> [ACTIVITY] Quote the entries below from the line with "RFID1: PN532 -> RC522" through the line with "FAN1 pin SIG: C15 -> B1", both ends included, and only those lines.

> [RECORDS PROVIDED]
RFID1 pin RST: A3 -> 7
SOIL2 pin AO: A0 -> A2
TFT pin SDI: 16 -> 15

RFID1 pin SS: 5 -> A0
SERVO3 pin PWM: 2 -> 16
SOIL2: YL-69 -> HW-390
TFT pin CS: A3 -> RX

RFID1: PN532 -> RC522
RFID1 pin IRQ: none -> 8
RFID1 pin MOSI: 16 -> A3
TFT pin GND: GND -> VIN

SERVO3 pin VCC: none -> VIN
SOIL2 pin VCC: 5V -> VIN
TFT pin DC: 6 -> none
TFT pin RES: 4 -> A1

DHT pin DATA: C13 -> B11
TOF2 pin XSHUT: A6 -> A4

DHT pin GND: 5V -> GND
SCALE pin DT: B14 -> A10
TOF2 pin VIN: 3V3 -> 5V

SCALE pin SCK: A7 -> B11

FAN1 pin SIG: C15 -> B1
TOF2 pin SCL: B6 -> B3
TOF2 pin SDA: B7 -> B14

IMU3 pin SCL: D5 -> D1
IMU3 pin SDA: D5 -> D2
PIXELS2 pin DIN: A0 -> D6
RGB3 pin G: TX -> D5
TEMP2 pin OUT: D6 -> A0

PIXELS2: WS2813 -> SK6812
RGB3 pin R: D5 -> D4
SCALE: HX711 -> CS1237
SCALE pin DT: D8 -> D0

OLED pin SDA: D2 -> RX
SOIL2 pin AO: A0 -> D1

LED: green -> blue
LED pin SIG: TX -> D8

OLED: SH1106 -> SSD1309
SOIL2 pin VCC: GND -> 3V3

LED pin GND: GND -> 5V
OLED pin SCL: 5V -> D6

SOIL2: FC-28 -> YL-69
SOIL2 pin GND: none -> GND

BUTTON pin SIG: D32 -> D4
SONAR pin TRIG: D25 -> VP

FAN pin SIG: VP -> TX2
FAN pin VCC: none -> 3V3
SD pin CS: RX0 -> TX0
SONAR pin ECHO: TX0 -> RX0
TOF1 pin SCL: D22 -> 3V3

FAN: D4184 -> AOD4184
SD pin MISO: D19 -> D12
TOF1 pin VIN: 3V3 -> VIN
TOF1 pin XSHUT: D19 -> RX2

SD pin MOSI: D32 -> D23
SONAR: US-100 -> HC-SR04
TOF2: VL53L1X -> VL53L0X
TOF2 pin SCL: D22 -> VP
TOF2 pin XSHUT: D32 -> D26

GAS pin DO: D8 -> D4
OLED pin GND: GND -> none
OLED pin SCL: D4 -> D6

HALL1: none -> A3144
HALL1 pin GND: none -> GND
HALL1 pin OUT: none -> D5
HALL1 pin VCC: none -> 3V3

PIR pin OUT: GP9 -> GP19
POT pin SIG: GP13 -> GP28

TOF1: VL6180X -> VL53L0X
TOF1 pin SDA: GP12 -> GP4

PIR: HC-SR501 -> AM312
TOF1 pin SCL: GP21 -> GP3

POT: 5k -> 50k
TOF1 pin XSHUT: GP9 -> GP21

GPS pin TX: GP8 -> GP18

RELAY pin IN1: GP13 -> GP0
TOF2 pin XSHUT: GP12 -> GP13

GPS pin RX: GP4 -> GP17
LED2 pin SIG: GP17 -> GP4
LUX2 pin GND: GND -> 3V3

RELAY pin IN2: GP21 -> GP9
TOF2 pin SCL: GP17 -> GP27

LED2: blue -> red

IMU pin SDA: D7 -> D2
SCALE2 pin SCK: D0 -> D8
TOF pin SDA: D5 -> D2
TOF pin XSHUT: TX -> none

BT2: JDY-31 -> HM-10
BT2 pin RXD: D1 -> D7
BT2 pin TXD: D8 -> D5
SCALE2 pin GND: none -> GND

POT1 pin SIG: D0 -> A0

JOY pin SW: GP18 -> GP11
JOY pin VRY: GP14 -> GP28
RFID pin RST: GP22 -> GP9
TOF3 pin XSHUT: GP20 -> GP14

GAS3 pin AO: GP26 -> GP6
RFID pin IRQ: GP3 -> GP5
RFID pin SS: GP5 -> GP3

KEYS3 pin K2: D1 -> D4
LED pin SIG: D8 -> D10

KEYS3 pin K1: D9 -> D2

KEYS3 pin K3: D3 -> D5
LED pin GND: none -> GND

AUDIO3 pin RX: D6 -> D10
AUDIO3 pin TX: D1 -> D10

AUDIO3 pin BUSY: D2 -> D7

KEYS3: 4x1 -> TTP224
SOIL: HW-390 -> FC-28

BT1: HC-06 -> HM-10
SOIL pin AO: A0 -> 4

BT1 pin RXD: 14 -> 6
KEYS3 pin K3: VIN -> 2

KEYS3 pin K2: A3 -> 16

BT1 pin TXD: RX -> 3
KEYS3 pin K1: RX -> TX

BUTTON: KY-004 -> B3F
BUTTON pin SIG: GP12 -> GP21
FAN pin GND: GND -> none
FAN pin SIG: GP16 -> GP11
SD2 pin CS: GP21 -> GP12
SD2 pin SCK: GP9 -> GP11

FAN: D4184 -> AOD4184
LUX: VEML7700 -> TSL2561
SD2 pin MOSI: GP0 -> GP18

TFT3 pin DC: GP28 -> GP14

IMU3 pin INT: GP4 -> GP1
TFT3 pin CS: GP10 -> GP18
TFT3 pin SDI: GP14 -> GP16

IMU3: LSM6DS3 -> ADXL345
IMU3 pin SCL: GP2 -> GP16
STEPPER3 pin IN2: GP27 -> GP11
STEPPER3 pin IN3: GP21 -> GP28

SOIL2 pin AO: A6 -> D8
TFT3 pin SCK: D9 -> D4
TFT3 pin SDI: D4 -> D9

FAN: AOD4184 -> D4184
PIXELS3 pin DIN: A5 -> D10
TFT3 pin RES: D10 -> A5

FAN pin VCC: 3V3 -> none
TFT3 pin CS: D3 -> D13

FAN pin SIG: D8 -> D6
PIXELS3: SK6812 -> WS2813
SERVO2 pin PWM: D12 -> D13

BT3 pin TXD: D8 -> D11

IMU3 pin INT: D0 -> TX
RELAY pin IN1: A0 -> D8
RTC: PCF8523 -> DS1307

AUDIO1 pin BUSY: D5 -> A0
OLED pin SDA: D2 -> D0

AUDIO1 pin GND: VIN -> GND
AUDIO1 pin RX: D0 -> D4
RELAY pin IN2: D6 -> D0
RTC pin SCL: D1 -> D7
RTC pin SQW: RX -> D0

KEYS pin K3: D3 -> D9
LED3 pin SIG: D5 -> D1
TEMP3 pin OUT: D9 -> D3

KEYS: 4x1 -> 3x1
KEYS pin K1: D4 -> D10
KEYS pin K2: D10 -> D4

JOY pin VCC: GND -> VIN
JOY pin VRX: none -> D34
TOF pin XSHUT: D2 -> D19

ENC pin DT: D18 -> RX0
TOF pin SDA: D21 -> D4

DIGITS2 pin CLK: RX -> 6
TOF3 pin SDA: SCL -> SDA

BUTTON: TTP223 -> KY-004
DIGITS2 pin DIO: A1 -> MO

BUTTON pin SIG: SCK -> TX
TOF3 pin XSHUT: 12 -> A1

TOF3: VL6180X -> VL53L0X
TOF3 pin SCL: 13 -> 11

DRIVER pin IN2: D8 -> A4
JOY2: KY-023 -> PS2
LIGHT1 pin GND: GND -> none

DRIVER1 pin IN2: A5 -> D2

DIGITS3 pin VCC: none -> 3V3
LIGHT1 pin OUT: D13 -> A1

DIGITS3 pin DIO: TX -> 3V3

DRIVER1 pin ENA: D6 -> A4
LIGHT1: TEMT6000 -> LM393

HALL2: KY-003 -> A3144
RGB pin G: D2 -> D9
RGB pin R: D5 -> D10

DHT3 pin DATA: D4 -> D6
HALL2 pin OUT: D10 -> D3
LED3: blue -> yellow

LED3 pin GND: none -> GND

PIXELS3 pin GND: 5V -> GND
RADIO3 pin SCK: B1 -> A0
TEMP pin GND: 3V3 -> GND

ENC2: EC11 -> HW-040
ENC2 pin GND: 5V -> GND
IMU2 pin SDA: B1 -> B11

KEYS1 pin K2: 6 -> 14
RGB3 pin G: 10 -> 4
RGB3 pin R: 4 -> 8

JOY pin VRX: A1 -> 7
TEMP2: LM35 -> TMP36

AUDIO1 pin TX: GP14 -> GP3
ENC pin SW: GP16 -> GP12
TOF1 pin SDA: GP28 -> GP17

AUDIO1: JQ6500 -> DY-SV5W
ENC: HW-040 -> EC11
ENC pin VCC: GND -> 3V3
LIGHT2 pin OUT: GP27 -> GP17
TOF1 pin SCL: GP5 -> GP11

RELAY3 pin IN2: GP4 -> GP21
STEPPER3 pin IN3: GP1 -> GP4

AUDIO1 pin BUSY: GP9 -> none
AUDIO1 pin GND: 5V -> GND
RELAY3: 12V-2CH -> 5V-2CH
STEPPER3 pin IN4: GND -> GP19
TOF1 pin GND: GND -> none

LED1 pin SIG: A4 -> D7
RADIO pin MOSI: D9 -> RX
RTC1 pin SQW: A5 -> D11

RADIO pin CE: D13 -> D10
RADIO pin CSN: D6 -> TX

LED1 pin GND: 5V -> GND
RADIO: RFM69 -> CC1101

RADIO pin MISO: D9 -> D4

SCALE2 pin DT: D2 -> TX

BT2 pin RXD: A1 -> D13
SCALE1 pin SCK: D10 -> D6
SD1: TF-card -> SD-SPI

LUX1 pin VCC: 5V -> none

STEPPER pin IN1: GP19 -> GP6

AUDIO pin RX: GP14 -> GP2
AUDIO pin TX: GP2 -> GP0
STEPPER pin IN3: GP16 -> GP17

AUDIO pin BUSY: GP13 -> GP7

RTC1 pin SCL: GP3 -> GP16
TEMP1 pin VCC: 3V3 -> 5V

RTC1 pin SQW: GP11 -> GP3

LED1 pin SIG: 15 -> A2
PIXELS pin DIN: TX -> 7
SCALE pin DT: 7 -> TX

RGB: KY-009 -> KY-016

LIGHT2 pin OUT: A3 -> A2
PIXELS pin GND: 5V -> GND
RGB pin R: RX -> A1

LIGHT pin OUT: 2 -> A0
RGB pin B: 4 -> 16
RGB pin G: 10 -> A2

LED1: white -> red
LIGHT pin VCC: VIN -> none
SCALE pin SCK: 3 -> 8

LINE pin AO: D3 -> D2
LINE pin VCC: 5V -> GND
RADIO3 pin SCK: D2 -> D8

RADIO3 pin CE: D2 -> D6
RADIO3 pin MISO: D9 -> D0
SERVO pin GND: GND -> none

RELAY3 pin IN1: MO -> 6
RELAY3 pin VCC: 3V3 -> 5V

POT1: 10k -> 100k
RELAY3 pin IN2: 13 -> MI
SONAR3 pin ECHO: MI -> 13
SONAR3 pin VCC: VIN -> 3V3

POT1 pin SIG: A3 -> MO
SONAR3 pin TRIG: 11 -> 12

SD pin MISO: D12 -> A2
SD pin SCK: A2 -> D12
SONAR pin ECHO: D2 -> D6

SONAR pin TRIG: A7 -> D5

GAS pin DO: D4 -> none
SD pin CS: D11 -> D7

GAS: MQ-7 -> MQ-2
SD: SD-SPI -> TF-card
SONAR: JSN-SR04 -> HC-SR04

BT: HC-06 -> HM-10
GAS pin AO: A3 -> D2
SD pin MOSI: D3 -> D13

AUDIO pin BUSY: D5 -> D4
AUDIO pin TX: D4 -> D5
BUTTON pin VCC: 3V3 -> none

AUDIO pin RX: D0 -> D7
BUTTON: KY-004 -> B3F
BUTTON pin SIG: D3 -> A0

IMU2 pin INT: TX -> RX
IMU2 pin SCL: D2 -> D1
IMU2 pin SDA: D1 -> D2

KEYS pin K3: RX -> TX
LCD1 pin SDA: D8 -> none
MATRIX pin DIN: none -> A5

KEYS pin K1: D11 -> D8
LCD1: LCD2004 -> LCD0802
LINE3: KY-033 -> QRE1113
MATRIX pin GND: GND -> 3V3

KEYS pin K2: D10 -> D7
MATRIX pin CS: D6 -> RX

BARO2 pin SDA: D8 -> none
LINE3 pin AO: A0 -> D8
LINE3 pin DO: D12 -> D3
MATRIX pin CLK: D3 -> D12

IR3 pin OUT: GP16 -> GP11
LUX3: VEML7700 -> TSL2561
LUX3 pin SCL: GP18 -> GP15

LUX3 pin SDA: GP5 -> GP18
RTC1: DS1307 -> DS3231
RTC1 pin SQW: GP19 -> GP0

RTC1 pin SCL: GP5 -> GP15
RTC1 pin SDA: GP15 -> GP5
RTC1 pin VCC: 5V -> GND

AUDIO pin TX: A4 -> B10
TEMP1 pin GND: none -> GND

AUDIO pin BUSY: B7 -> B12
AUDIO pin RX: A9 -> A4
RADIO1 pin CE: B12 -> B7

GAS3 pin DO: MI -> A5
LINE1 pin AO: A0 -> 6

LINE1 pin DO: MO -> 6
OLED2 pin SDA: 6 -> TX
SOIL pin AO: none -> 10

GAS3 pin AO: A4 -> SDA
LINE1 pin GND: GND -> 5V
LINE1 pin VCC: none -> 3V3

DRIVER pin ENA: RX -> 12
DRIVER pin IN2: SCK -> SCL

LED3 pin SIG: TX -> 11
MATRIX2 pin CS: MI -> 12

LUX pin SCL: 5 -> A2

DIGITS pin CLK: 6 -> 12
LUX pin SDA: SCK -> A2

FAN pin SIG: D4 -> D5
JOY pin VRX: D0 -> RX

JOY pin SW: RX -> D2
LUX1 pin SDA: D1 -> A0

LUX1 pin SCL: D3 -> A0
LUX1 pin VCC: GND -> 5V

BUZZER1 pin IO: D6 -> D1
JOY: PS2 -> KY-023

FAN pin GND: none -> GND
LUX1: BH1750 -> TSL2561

> [COMPLETED TASK]
RFID1: PN532 -> RC522
RFID1 pin IRQ: none -> 8
RFID1 pin MOSI: 16 -> A3
TFT pin GND: GND -> VIN

SERVO3 pin VCC: none -> VIN
SOIL2 pin VCC: 5V -> VIN
TFT pin DC: 6 -> none
TFT pin RES: 4 -> A1

DHT pin DATA: C13 -> B11
TOF2 pin XSHUT: A6 -> A4

DHT pin GND: 5V -> GND
SCALE pin DT: B14 -> A10
TOF2 pin VIN: 3V3 -> 5V

SCALE pin SCK: A7 -> B11

FAN1 pin SIG: C15 -> B1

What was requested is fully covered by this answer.